*TASK GOAL*. Give the data below again exactly as it stands. Omit the pictures.
*** Block opens ***
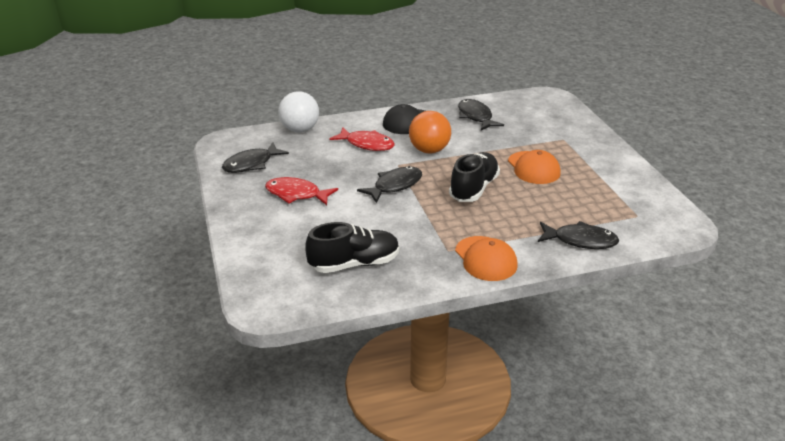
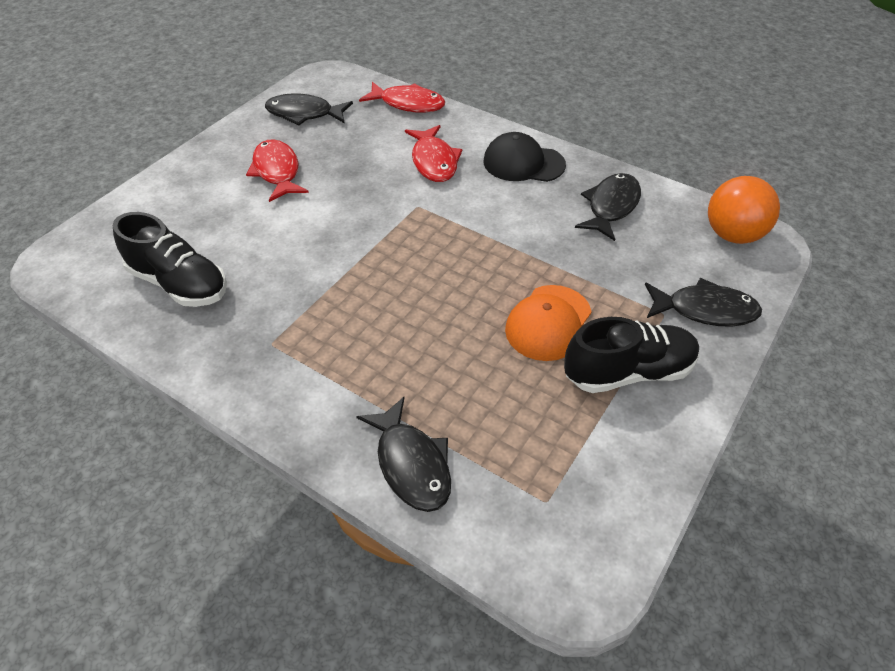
camera: 50 degrees right, 15 degrees up
(300, 129) = (408, 104): white ball -> red fish
(395, 186) = (368, 228): black fish -> black fish (705, 310)
(429, 150) = (479, 212): orange ball -> orange ball (733, 235)
(474, 189) = (433, 294): black shoe -> black shoe (628, 372)
(485, 259) = (281, 387): orange cap -> none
*** Block closes ***
*YOUR SOLUTION*.
camera: 50 degrees right, 15 degrees up
(300, 129) = (408, 104): white ball -> red fish
(395, 186) = (368, 228): black fish -> black fish (705, 310)
(429, 150) = (479, 212): orange ball -> orange ball (733, 235)
(474, 189) = (433, 294): black shoe -> black shoe (628, 372)
(485, 259) = (281, 387): orange cap -> none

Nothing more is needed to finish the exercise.